WORK REQUEST -
Your transcription must include every record word for word and no pictures.
○ ○ ○ ○ ○
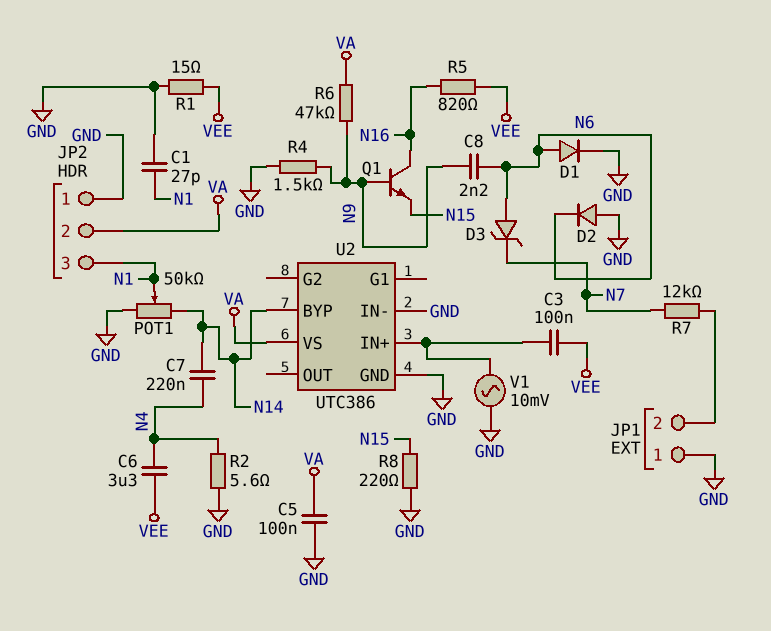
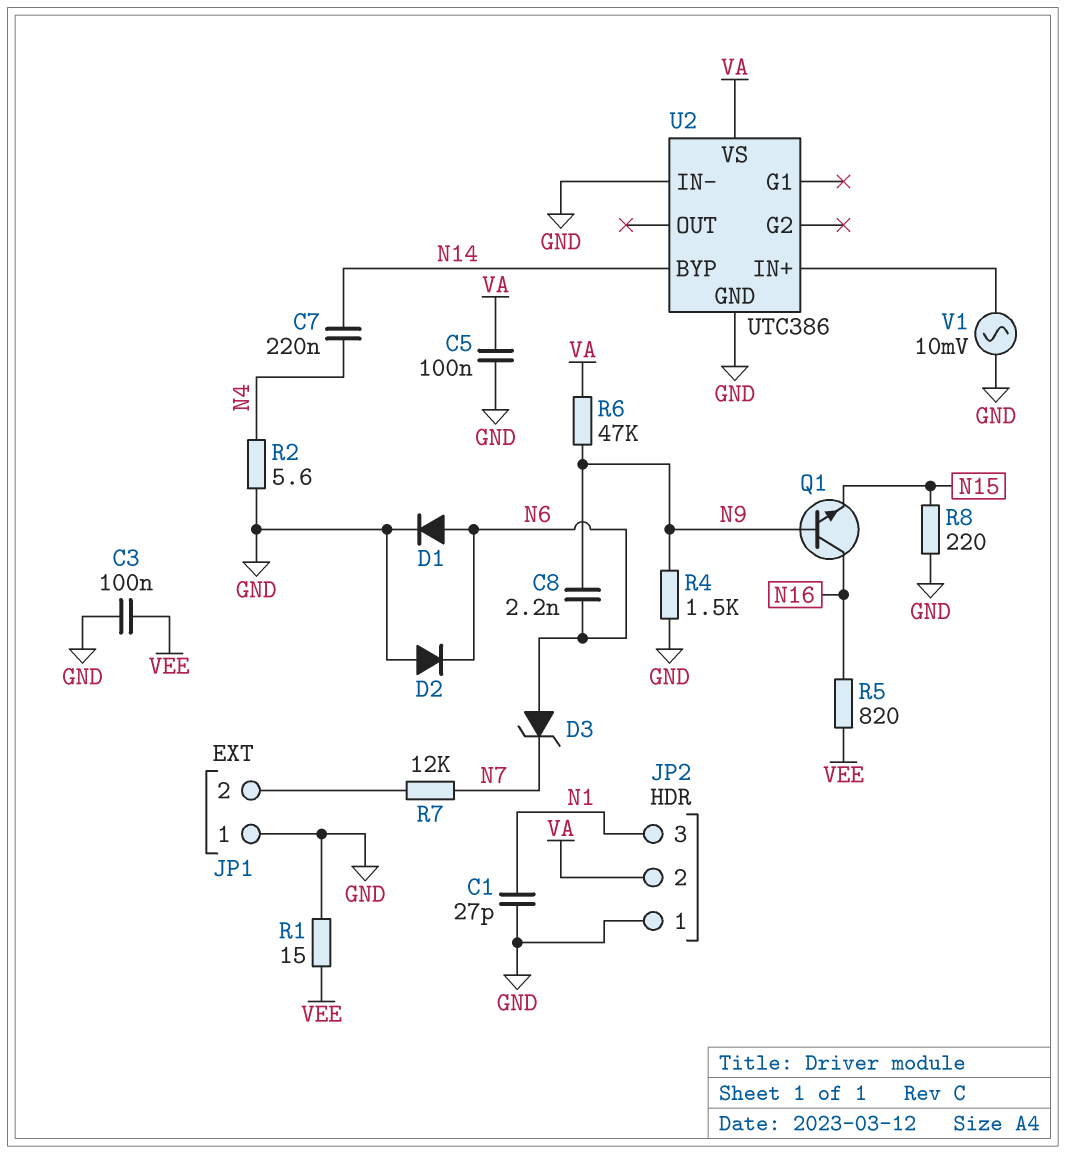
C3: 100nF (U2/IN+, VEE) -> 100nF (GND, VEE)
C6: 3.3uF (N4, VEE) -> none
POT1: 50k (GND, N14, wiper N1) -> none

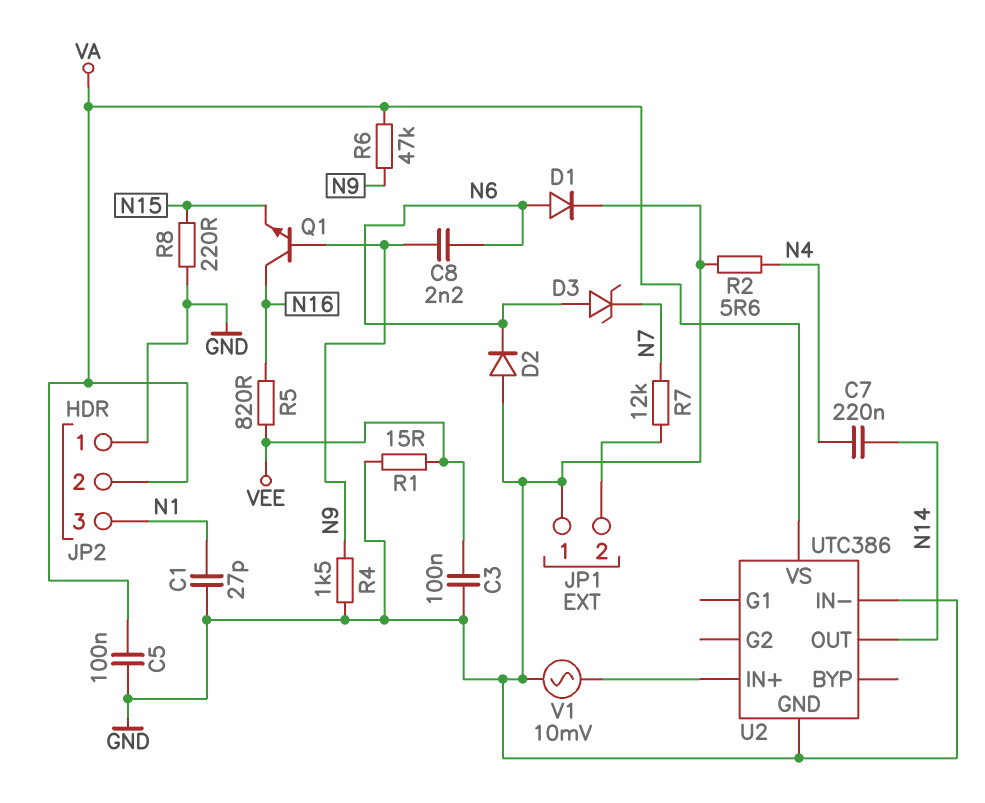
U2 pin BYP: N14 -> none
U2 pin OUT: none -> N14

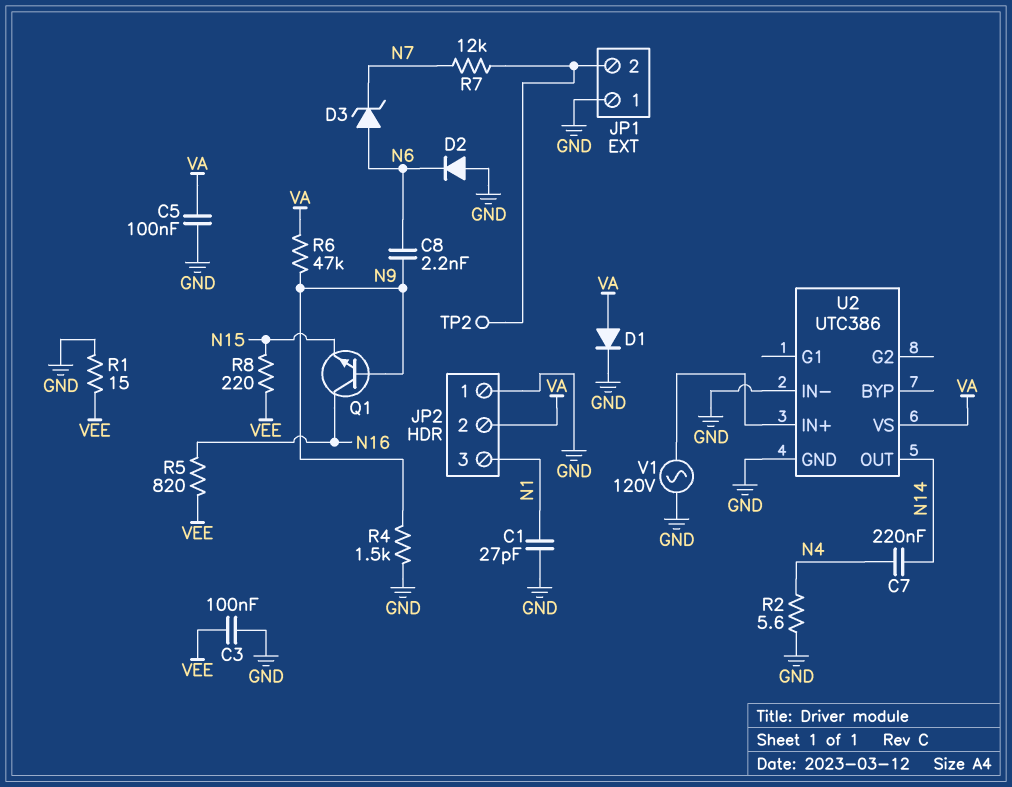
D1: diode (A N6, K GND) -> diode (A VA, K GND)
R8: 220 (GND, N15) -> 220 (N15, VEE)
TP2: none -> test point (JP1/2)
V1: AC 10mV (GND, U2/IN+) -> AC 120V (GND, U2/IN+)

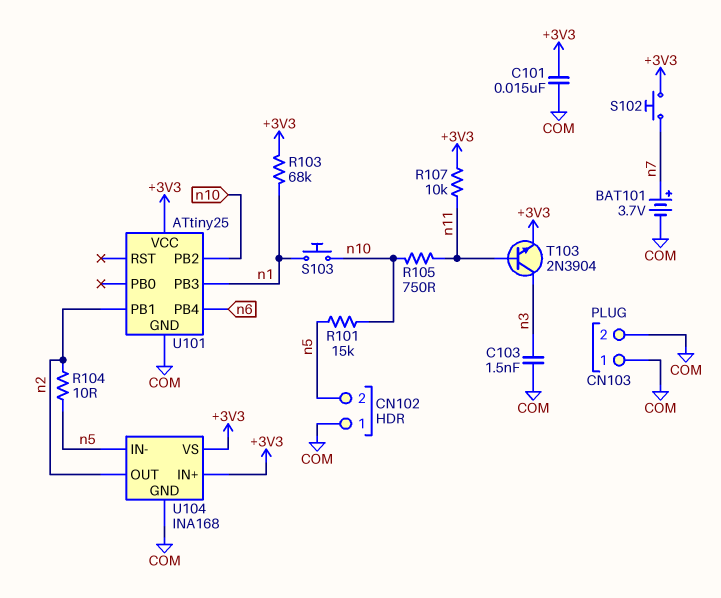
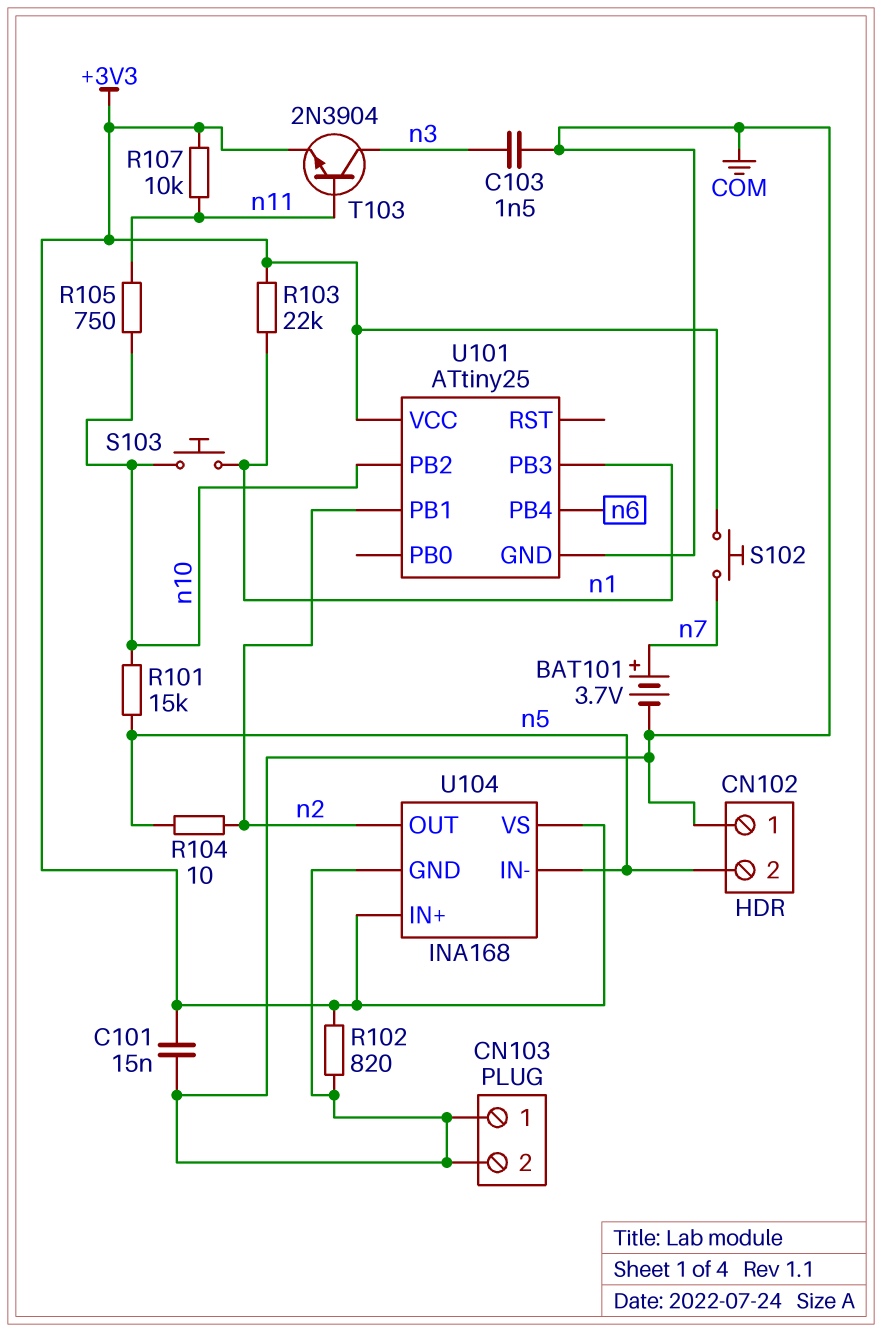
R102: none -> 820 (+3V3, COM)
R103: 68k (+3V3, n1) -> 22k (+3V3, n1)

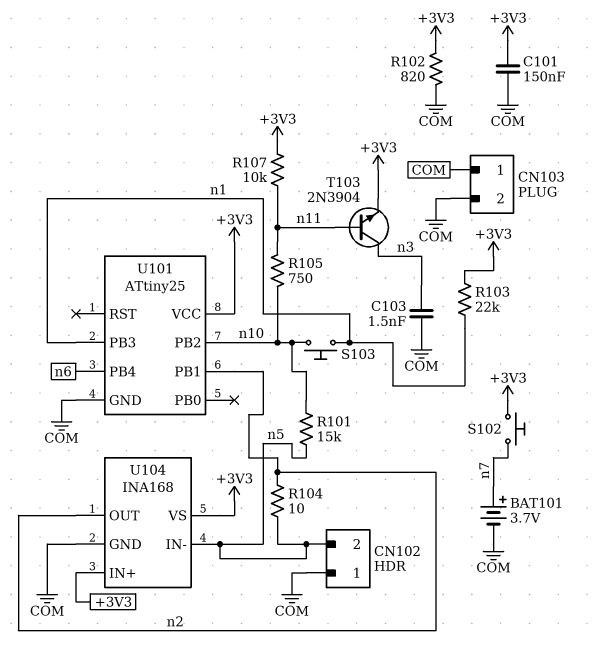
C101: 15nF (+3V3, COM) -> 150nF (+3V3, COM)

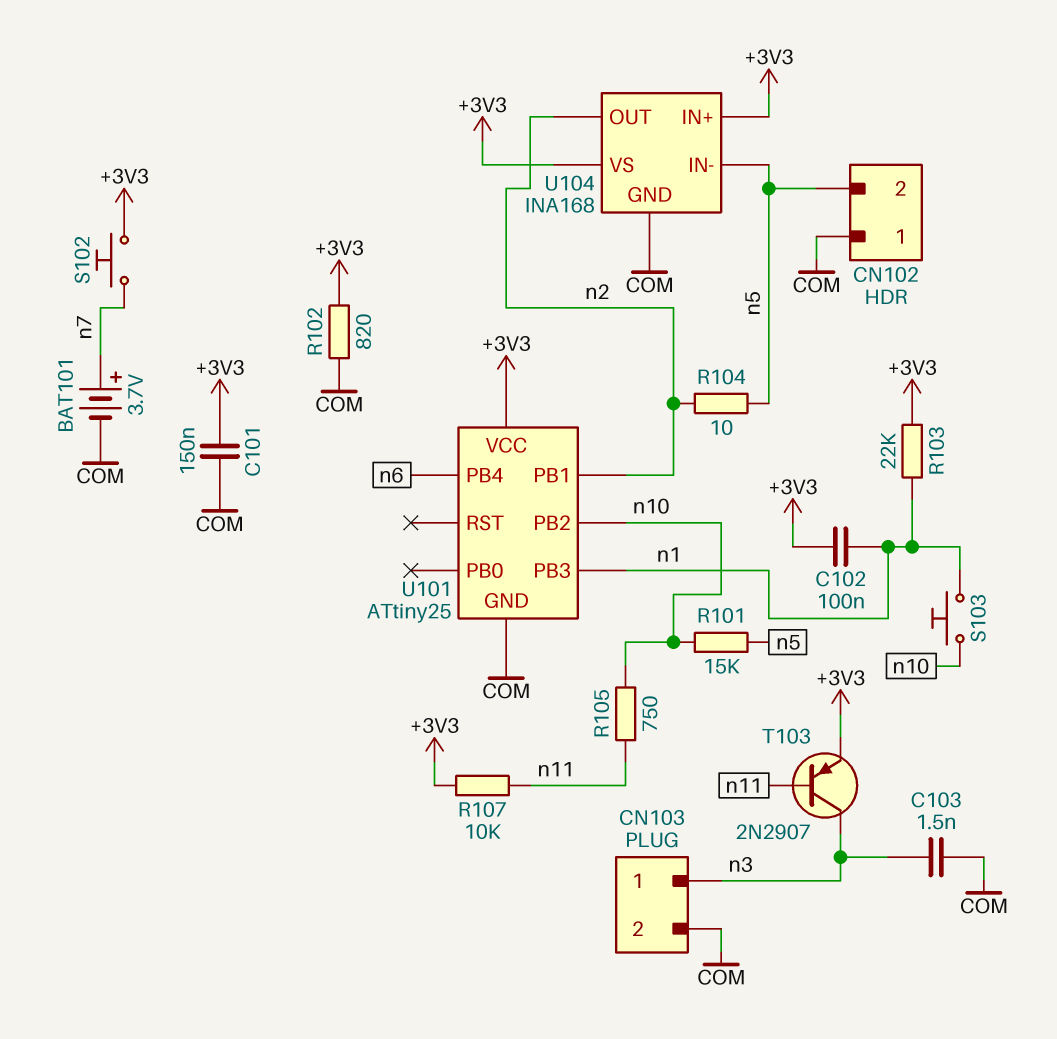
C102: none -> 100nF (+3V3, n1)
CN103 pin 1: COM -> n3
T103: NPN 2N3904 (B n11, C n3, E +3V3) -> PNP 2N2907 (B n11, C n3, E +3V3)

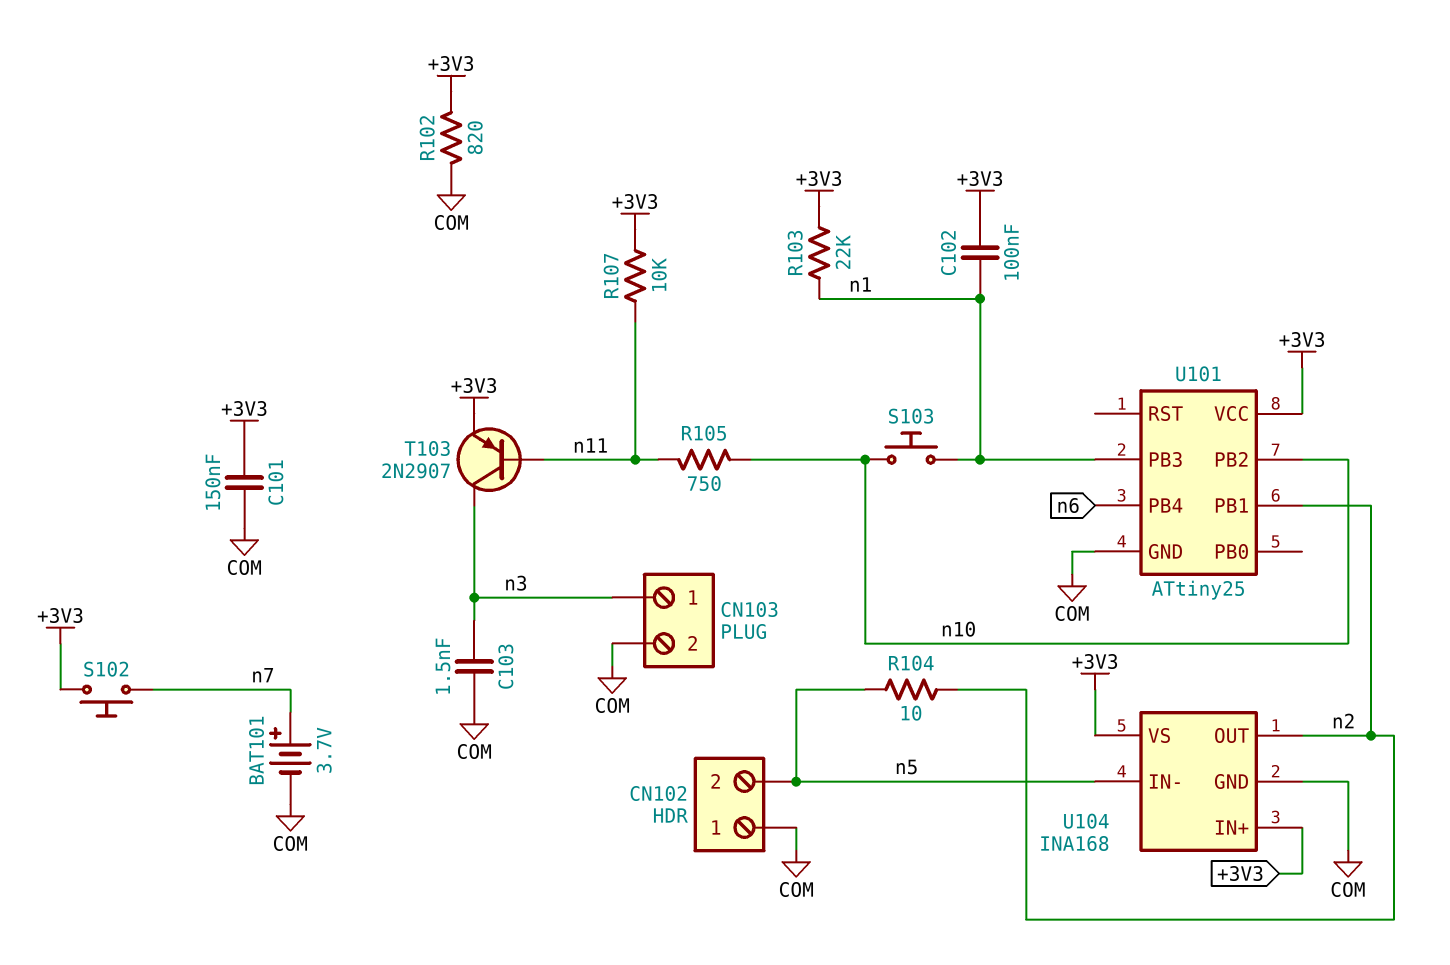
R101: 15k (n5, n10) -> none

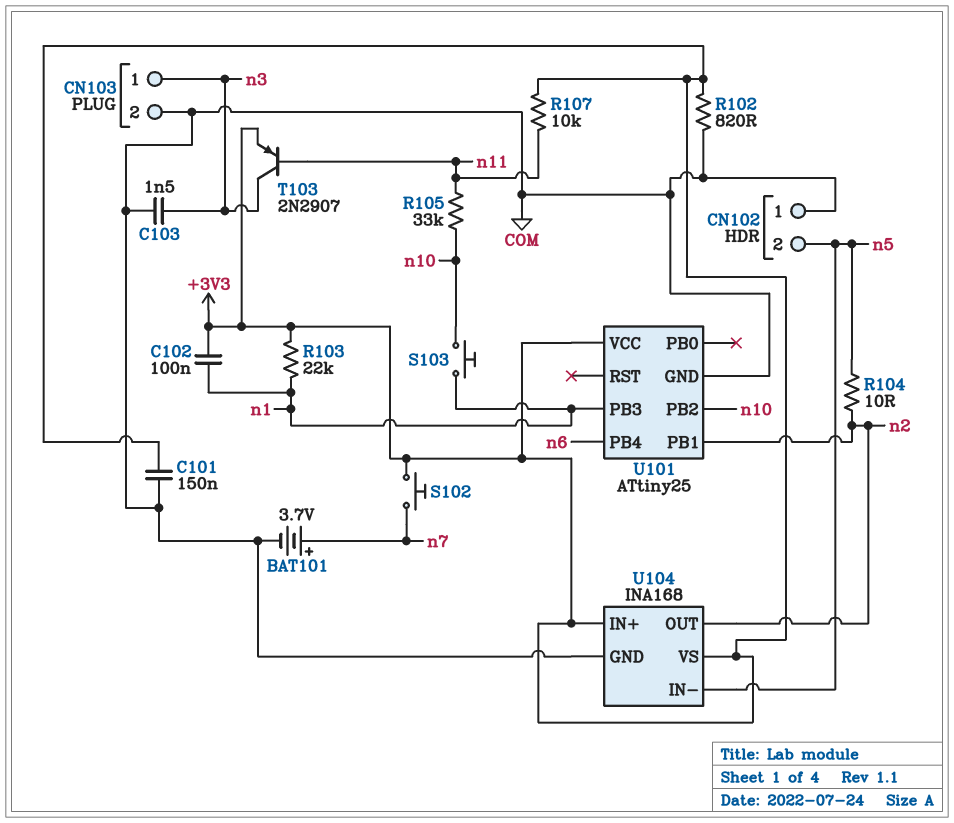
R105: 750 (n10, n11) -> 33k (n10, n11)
○ ○ ○ ○ ○
RESPONSE AREA -
C3: 100nF (U2/IN+, VEE) -> 100nF (GND, VEE)
C6: 3.3uF (N4, VEE) -> none
POT1: 50k (GND, N14, wiper N1) -> none

U2 pin BYP: N14 -> none
U2 pin OUT: none -> N14

D1: diode (A N6, K GND) -> diode (A VA, K GND)
R8: 220 (GND, N15) -> 220 (N15, VEE)
TP2: none -> test point (JP1/2)
V1: AC 10mV (GND, U2/IN+) -> AC 120V (GND, U2/IN+)

R102: none -> 820 (+3V3, COM)
R103: 68k (+3V3, n1) -> 22k (+3V3, n1)

C101: 15nF (+3V3, COM) -> 150nF (+3V3, COM)

C102: none -> 100nF (+3V3, n1)
CN103 pin 1: COM -> n3
T103: NPN 2N3904 (B n11, C n3, E +3V3) -> PNP 2N2907 (B n11, C n3, E +3V3)

R101: 15k (n5, n10) -> none

R105: 750 (n10, n11) -> 33k (n10, n11)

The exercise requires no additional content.